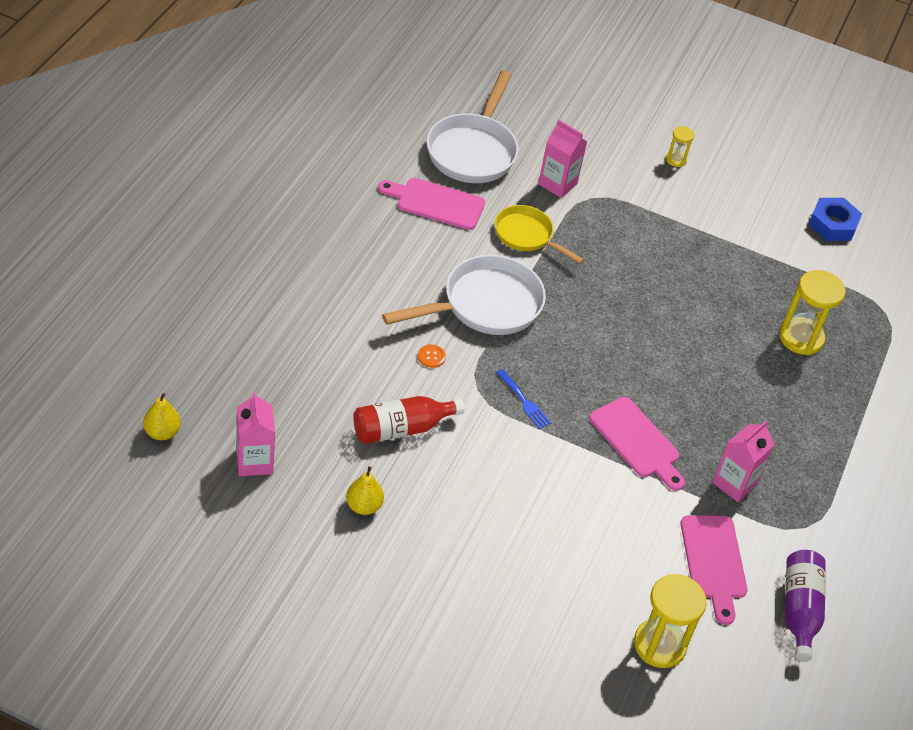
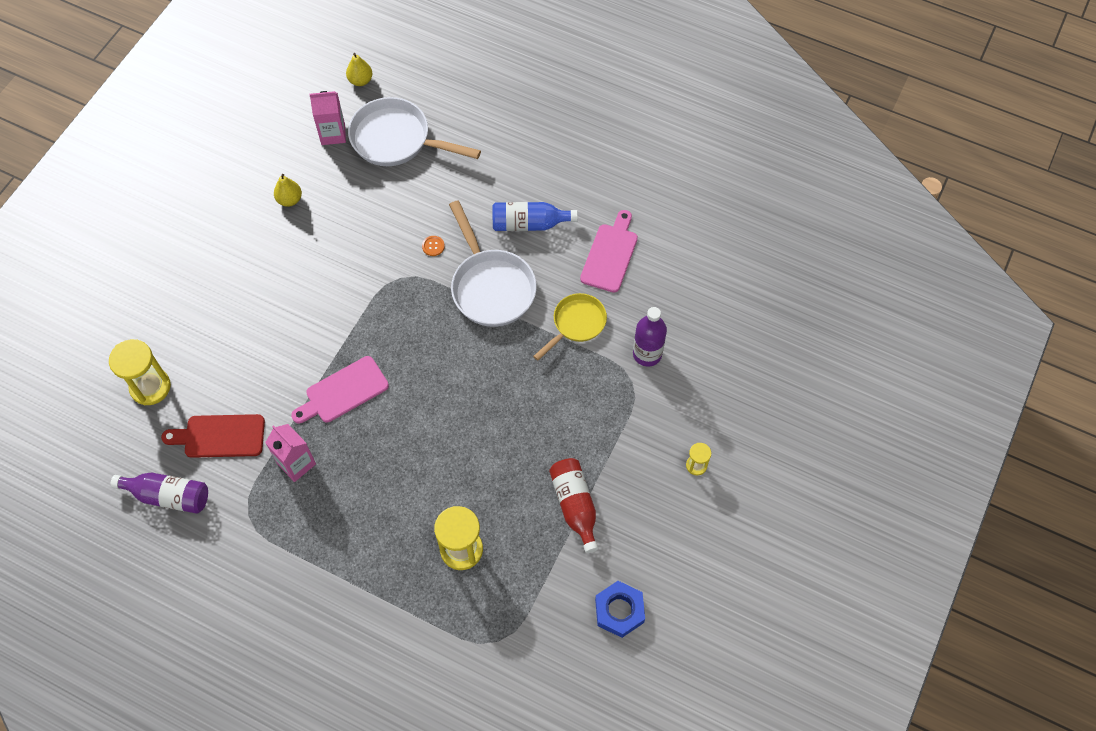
camera: 100 degrees right, 15 degrees up
(396, 268) = (529, 224): none -> blue bottle
(401, 428) = (360, 224): red bottle -> red bottle (575, 506)
(473, 150) = (683, 286): white pan -> white pan (397, 140)
(524, 401) = (386, 310): blue fork -> none
(557, 184) = (647, 354): pink carton -> purple bottle
(713, 562) = (220, 436): pink cutting board -> red cutting board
================================
The result should be the full material above, word for word, with its pictures omitted.

camera: 100 degrees right, 15 degrees up
(396, 268) = (529, 224): none -> blue bottle
(401, 428) = (360, 224): red bottle -> red bottle (575, 506)
(473, 150) = (683, 286): white pan -> white pan (397, 140)
(524, 401) = (386, 310): blue fork -> none
(557, 184) = (647, 354): pink carton -> purple bottle
(713, 562) = (220, 436): pink cutting board -> red cutting board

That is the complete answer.